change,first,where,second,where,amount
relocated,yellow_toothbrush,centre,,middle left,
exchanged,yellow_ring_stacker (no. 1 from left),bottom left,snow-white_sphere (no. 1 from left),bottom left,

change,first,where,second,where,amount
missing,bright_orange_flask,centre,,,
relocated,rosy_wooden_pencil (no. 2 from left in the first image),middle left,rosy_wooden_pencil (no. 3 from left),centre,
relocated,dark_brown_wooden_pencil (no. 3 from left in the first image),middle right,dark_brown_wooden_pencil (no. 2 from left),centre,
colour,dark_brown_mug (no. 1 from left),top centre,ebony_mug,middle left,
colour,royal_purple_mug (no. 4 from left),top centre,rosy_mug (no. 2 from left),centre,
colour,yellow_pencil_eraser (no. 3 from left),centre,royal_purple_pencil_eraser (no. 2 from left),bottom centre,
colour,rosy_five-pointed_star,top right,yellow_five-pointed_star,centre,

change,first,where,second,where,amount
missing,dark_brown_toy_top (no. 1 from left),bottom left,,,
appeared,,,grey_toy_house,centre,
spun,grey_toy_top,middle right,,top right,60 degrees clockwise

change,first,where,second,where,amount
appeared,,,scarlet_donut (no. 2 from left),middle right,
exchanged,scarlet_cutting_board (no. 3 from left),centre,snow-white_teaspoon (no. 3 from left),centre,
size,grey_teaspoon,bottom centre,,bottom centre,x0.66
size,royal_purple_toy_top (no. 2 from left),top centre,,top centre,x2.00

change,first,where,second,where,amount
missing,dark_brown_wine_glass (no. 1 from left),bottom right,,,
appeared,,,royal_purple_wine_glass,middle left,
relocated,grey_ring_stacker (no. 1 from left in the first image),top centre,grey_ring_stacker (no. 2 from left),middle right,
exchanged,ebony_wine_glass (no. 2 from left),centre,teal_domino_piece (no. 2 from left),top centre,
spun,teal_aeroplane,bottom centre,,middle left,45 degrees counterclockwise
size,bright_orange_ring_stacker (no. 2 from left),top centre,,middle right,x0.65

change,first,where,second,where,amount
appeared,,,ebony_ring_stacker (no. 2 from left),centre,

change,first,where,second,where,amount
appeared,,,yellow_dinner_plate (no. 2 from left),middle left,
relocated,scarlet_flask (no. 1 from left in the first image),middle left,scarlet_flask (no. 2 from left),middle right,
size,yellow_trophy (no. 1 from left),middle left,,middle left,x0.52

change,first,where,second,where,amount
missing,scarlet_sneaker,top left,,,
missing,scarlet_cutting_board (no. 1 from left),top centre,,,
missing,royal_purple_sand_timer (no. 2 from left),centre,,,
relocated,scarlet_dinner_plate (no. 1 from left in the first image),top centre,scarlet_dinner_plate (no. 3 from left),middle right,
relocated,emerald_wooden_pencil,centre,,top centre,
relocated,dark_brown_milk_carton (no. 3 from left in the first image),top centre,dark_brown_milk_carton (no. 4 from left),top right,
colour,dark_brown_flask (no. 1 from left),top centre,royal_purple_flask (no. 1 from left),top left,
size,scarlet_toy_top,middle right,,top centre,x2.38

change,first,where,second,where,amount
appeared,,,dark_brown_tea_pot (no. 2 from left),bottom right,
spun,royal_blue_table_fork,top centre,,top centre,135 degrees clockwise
+++++
#### Instructions for the task
The data above must be returned in full, exactly as written.

#### Written solution
change,first,where,second,where,amount
relocated,yellow_toothbrush,centre,,middle left,
exchanged,yellow_ring_stacker (no. 1 from left),bottom left,snow-white_sphere (no. 1 from left),bottom left,

change,first,where,second,where,amount
missing,bright_orange_flask,centre,,,
relocated,rosy_wooden_pencil (no. 2 from left in the first image),middle left,rosy_wooden_pencil (no. 3 from left),centre,
relocated,dark_brown_wooden_pencil (no. 3 from left in the first image),middle right,dark_brown_wooden_pencil (no. 2 from left),centre,
colour,dark_brown_mug (no. 1 from left),top centre,ebony_mug,middle left,
colour,royal_purple_mug (no. 4 from left),top centre,rosy_mug (no. 2 from left),centre,
colour,yellow_pencil_eraser (no. 3 from left),centre,royal_purple_pencil_eraser (no. 2 from left),bottom centre,
colour,rosy_five-pointed_star,top right,yellow_five-pointed_star,centre,

change,first,where,second,where,amount
missing,dark_brown_toy_top (no. 1 from left),bottom left,,,
appeared,,,grey_toy_house,centre,
spun,grey_toy_top,middle right,,top right,60 degrees clockwise

change,first,where,second,where,amount
appeared,,,scarlet_donut (no. 2 from left),middle right,
exchanged,scarlet_cutting_board (no. 3 from left),centre,snow-white_teaspoon (no. 3 from left),centre,
size,grey_teaspoon,bottom centre,,bottom centre,x0.66
size,royal_purple_toy_top (no. 2 from left),top centre,,top centre,x2.00

change,first,where,second,where,amount
missing,dark_brown_wine_glass (no. 1 from left),bottom right,,,
appeared,,,royal_purple_wine_glass,middle left,
relocated,grey_ring_stacker (no. 1 from left in the first image),top centre,grey_ring_stacker (no. 2 from left),middle right,
exchanged,ebony_wine_glass (no. 2 from left),centre,teal_domino_piece (no. 2 from left),top centre,
spun,teal_aeroplane,bottom centre,,middle left,45 degrees counterclockwise
size,bright_orange_ring_stacker (no. 2 from left),top centre,,middle right,x0.65

change,first,where,second,where,amount
appeared,,,ebony_ring_stacker (no. 2 from left),centre,

change,first,where,second,where,amount
appeared,,,yellow_dinner_plate (no. 2 from left),middle left,
relocated,scarlet_flask (no. 1 from left in the first image),middle left,scarlet_flask (no. 2 from left),middle right,
size,yellow_trophy (no. 1 from left),middle left,,middle left,x0.52

change,first,where,second,where,amount
missing,scarlet_sneaker,top left,,,
missing,scarlet_cutting_board (no. 1 from left),top centre,,,
missing,royal_purple_sand_timer (no. 2 from left),centre,,,
relocated,scarlet_dinner_plate (no. 1 from left in the first image),top centre,scarlet_dinner_plate (no. 3 from left),middle right,
relocated,emerald_wooden_pencil,centre,,top centre,
relocated,dark_brown_milk_carton (no. 3 from left in the first image),top centre,dark_brown_milk_carton (no. 4 from left),top right,
colour,dark_brown_flask (no. 1 from left),top centre,royal_purple_flask (no. 1 from left),top left,
size,scarlet_toy_top,middle right,,top centre,x2.38

change,first,where,second,where,amount
appeared,,,dark_brown_tea_pot (no. 2 from left),bottom right,
spun,royal_blue_table_fork,top centre,,top centre,135 degrees clockwise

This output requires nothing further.